EXERCISE REQUIREMENTS –
Strip the pictures and reproduce the rest of the listing exactly.

----

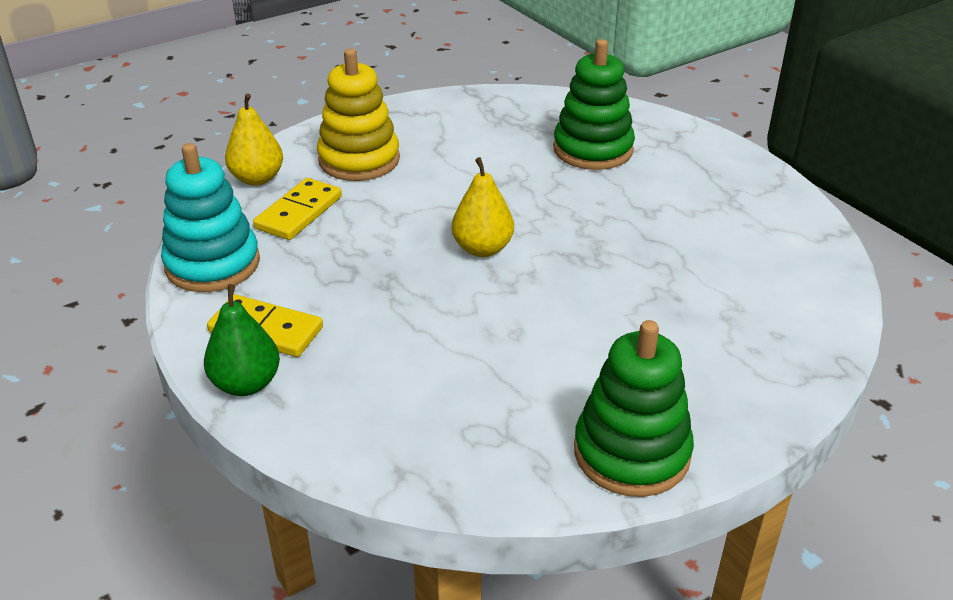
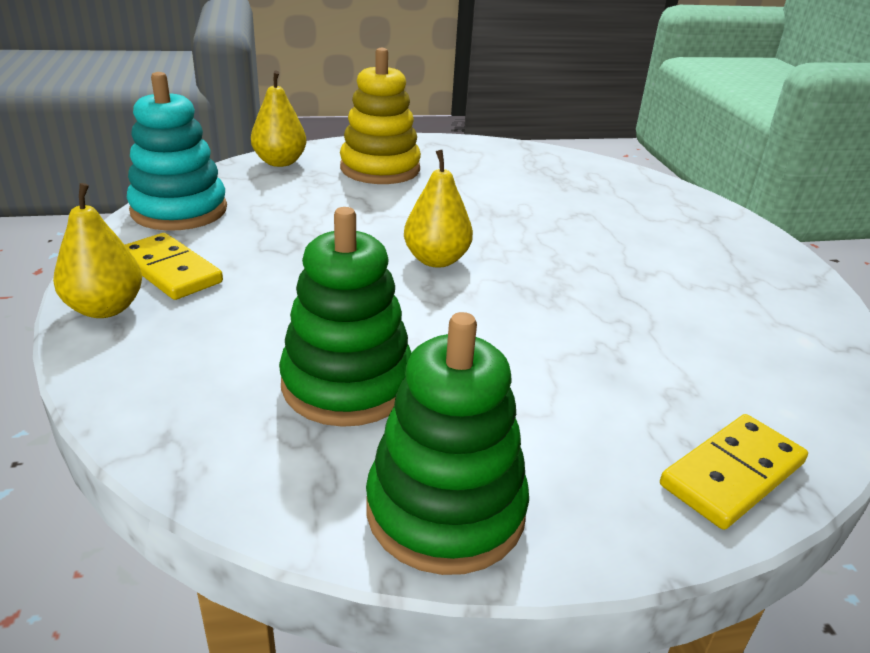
camera: 20 degrees right, 5 degrees down
(246, 384) = (105, 308): green pear -> yellow pear
(299, 212) = (291, 193): yellow domino -> yellow domino (732, 474)
(593, 149) = (614, 209): green stacking toy -> green stacking toy (347, 384)

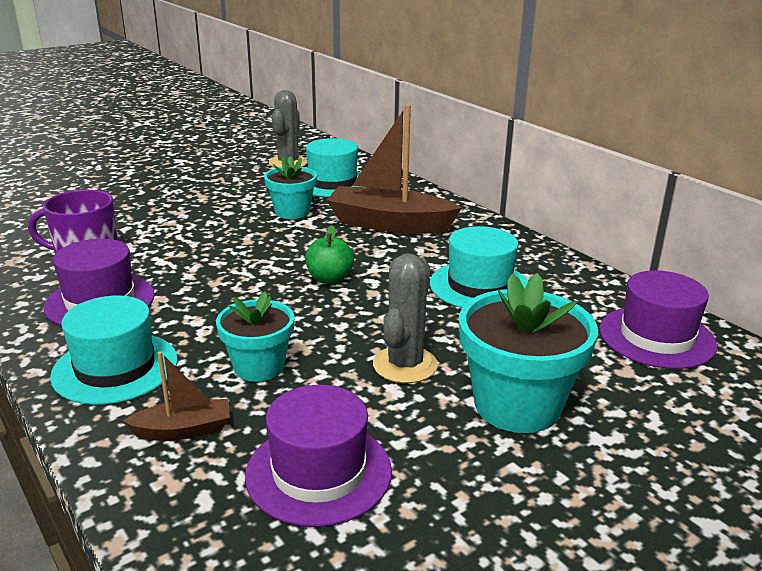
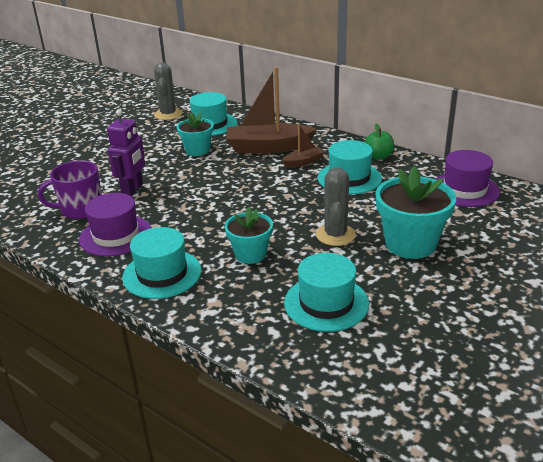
camera: 15 degrees left, 5 degrees up
(171, 246) = (133, 190): none -> purple robot
(183, 430) = (233, 299): brown boat -> brown boat (303, 162)
(319, 472) = (326, 303): purple hat -> turquoise hat
(329, 279) = (255, 192): green apple -> green apple (378, 156)

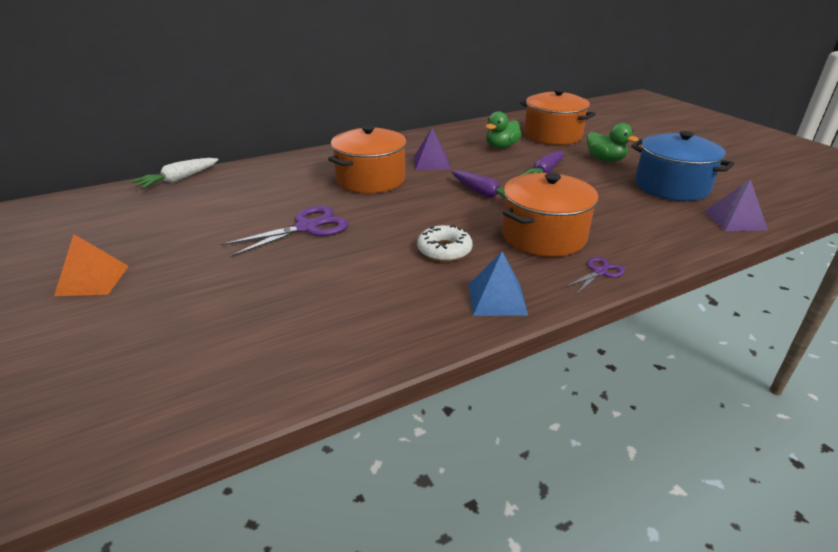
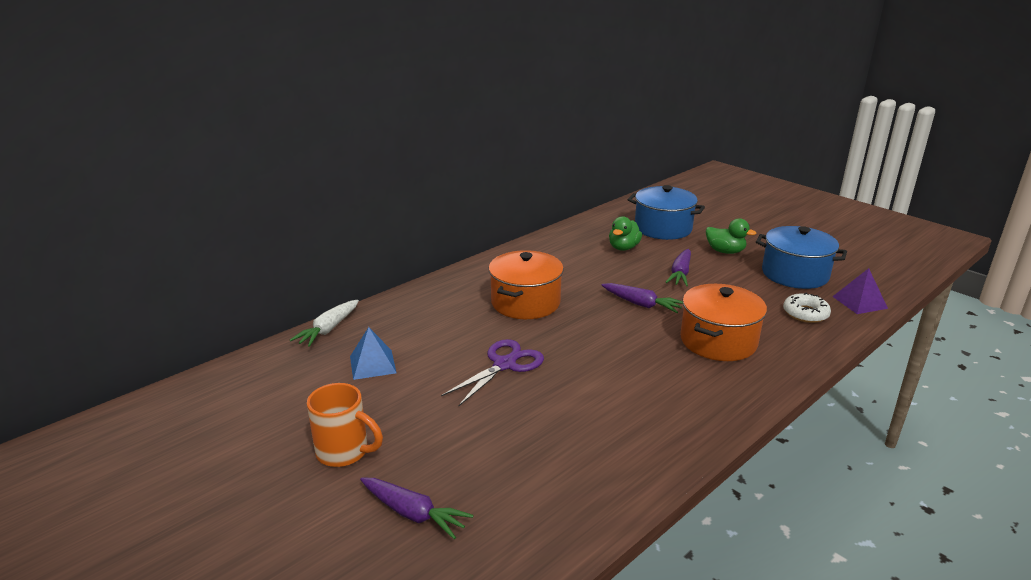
camera: 15 degrees left, 5 degrees down
(92, 280) = (344, 452): orange pyramid -> orange mug
(98, 348) = (413, 513): none -> purple carrot
(431, 162) = (570, 275): purple pyramid -> none
(444, 250) = (644, 368): white donut -> white donut (805, 313)
(497, 299) = (716, 407): blue pyramid -> blue pyramid (373, 364)
(552, 135) = (663, 228): orange pot -> blue pot
(599, 272) = (781, 369): purple scissors -> none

----

WRITTEN RESPONSE –
camera: 20 degrees right, 5 degrees down
(246, 384) = (105, 308): green pear -> yellow pear
(299, 212) = (291, 193): yellow domino -> yellow domino (732, 474)
(593, 149) = (614, 209): green stacking toy -> green stacking toy (347, 384)

camera: 15 degrees left, 5 degrees up
(171, 246) = (133, 190): none -> purple robot
(183, 430) = (233, 299): brown boat -> brown boat (303, 162)
(319, 472) = (326, 303): purple hat -> turquoise hat
(329, 279) = (255, 192): green apple -> green apple (378, 156)

camera: 15 degrees left, 5 degrees down
(92, 280) = (344, 452): orange pyramid -> orange mug
(98, 348) = (413, 513): none -> purple carrot
(431, 162) = (570, 275): purple pyramid -> none
(444, 250) = (644, 368): white donut -> white donut (805, 313)
(497, 299) = (716, 407): blue pyramid -> blue pyramid (373, 364)
(552, 135) = (663, 228): orange pot -> blue pot
(599, 272) = (781, 369): purple scissors -> none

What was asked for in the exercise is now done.